(Líneas de datos)
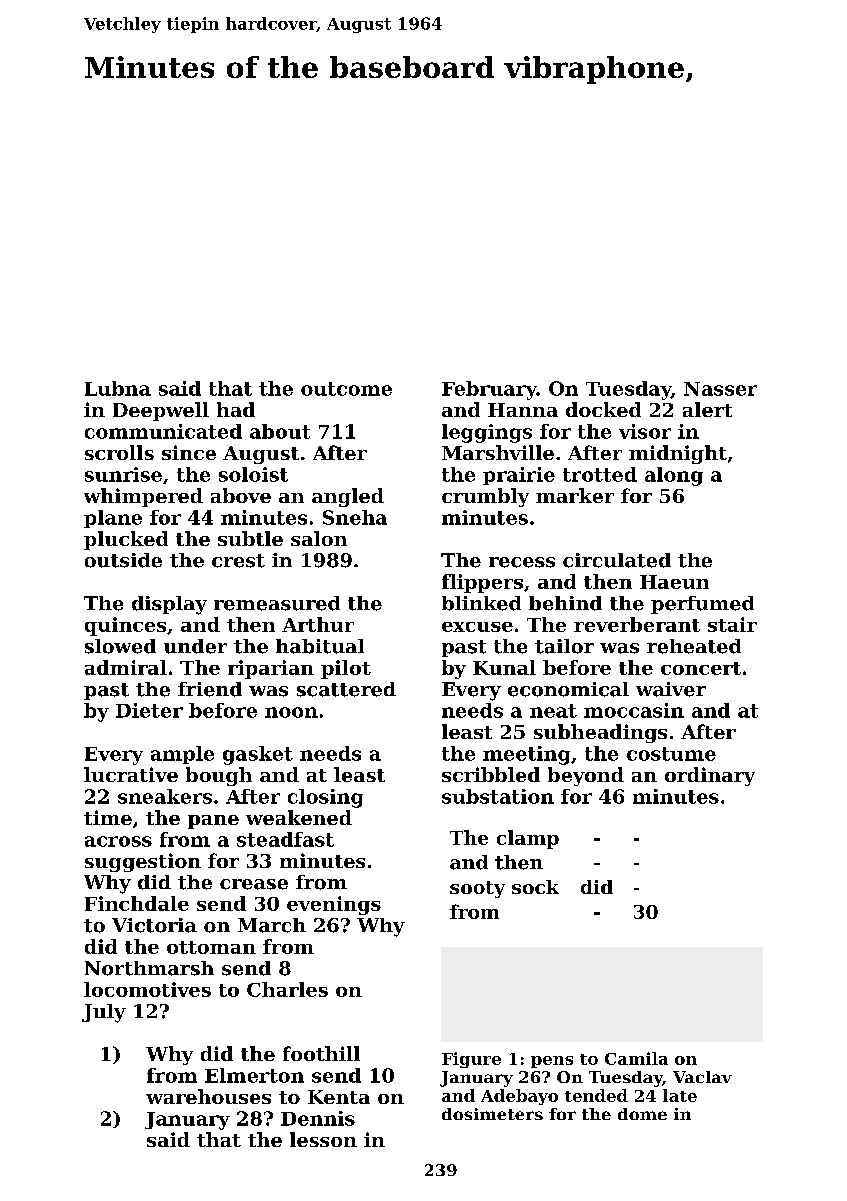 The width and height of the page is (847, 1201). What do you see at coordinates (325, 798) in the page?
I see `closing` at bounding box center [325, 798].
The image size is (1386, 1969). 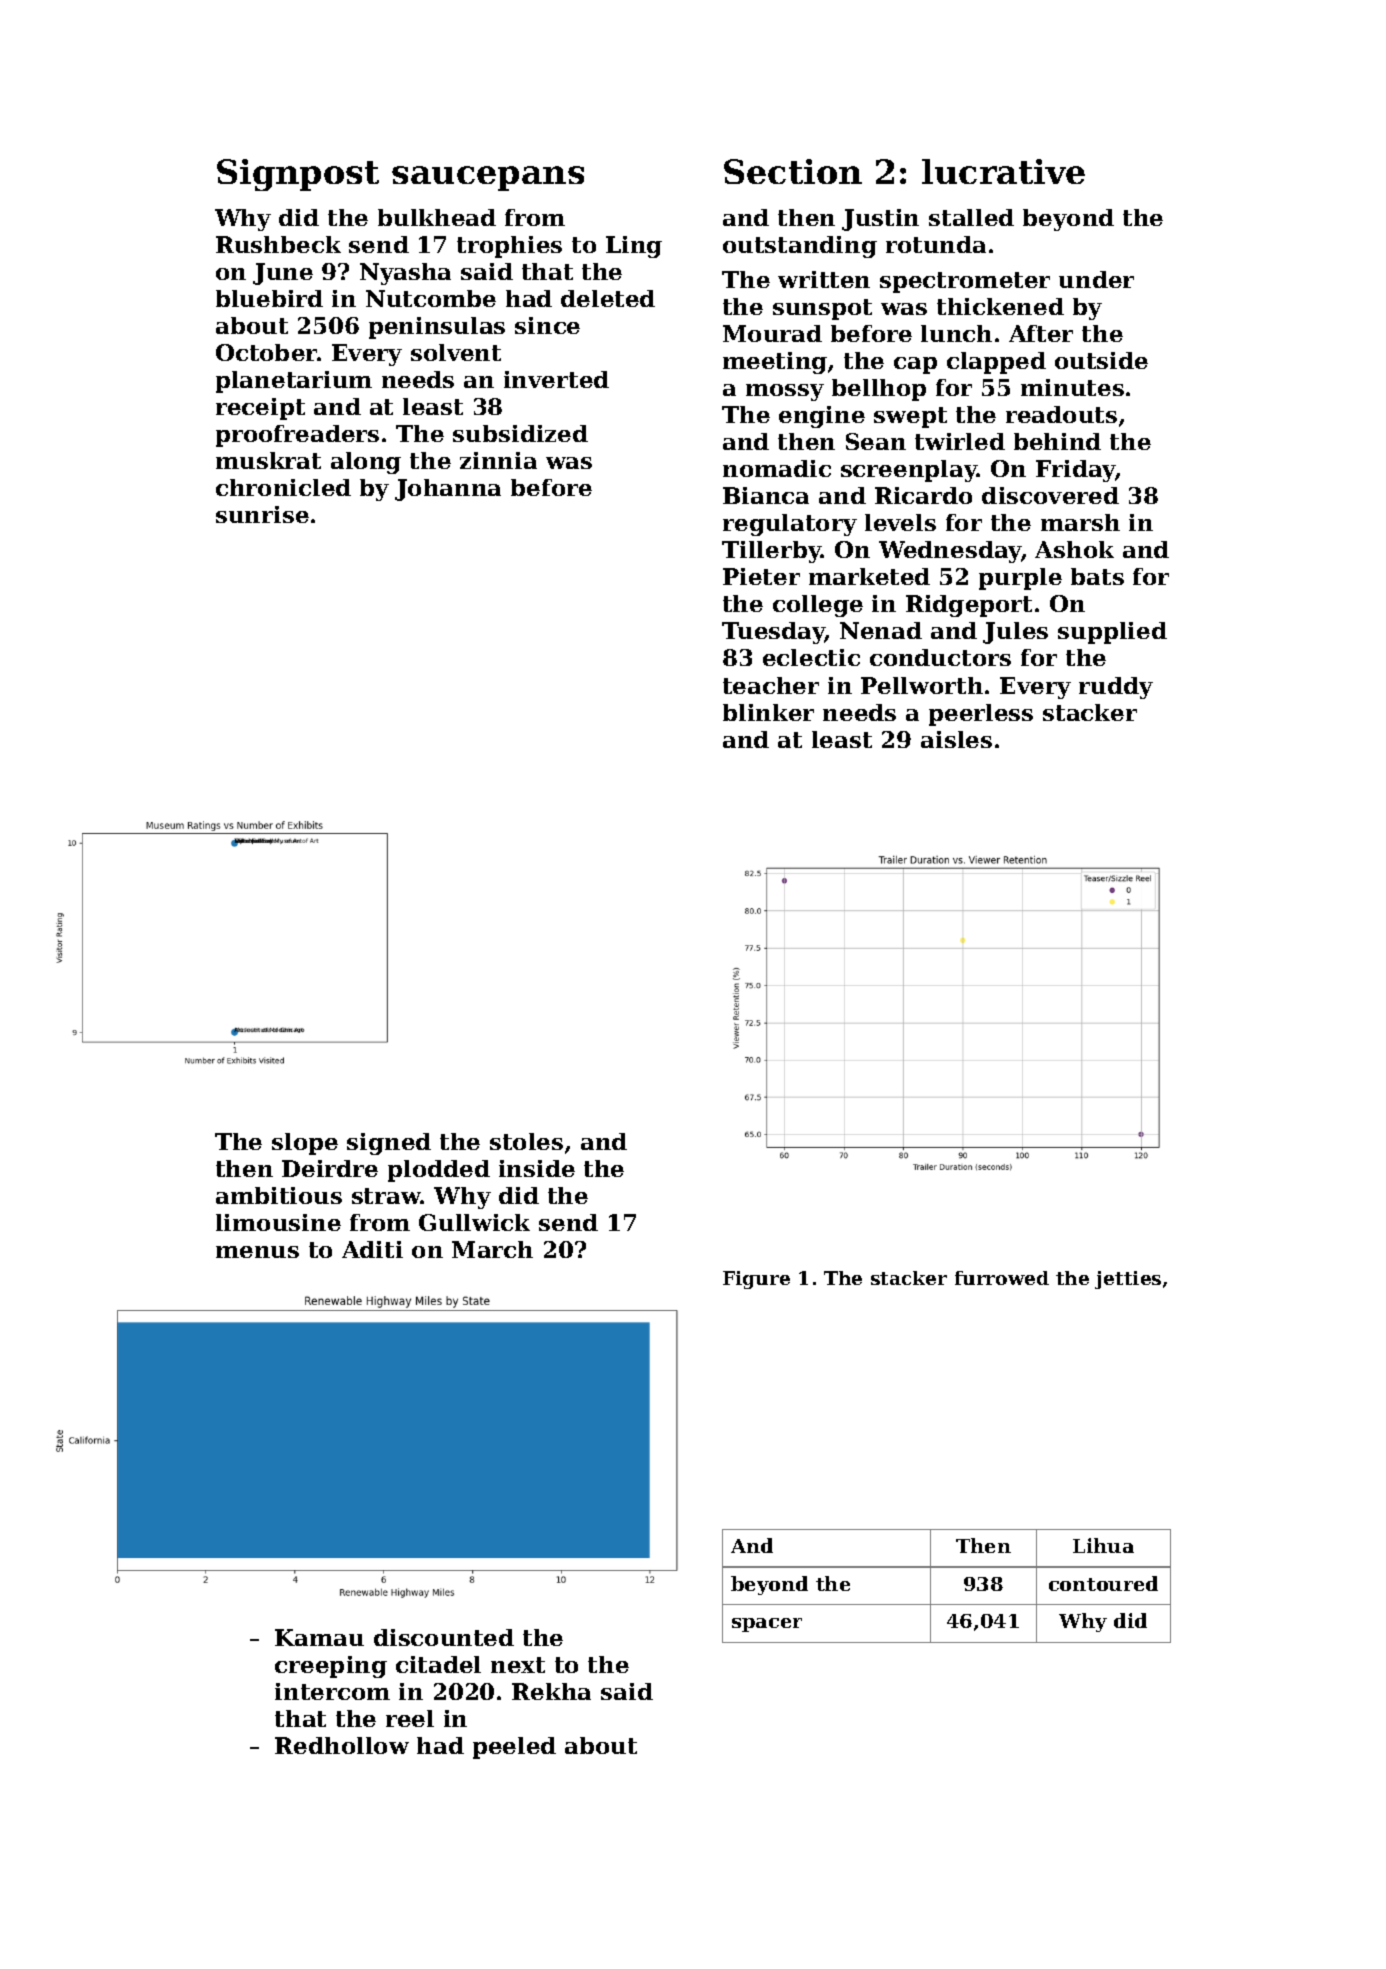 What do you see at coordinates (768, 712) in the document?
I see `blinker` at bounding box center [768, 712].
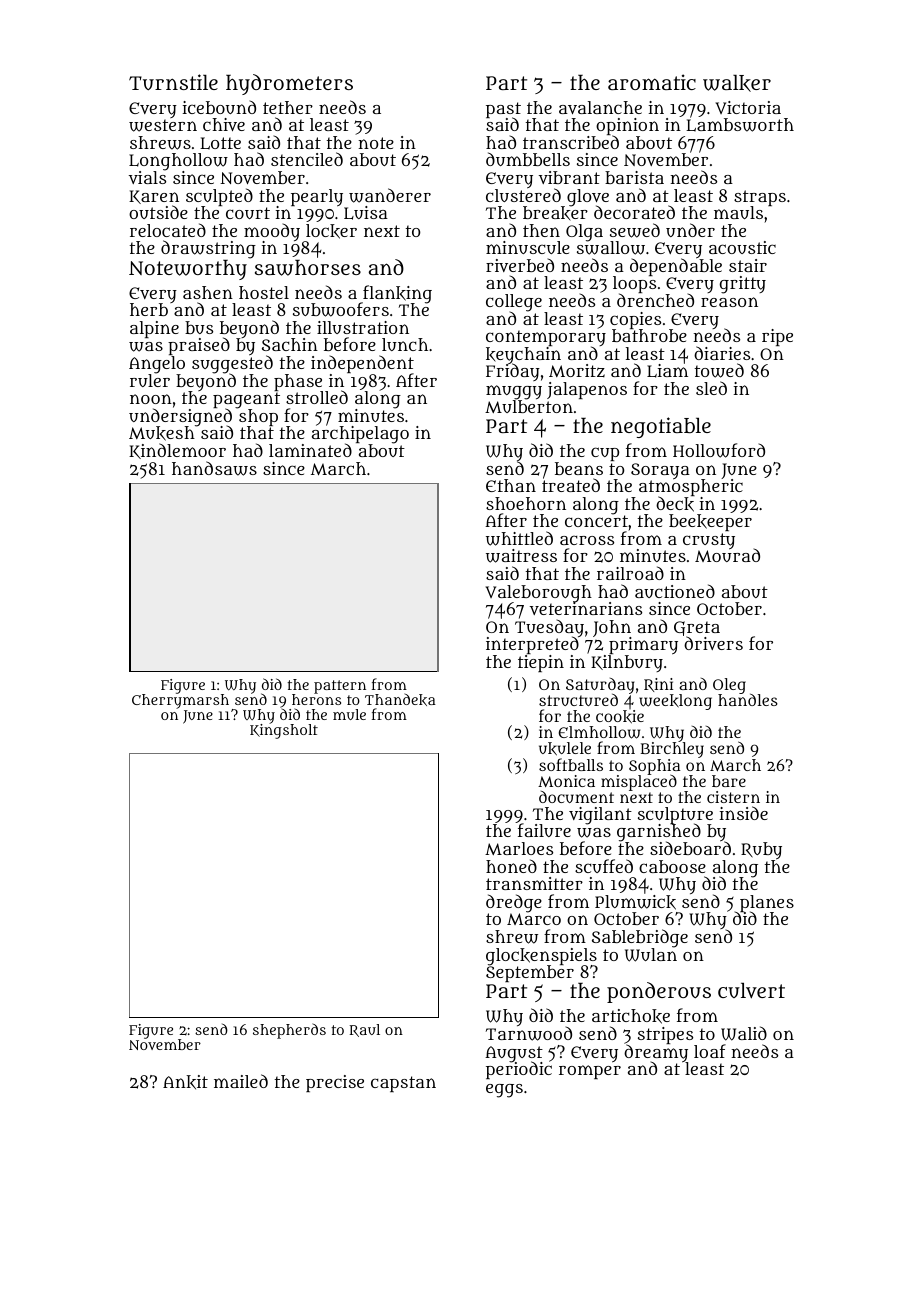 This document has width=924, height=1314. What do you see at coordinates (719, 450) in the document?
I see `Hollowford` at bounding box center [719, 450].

## TAREA
Cuenta en cuántas líneas de los datos aparece la palabra "bounding", teniendo en cuenta mayúsculas y minúsculas. Escribe solo el número.

## RESULTADO DEL EJERCICIO
3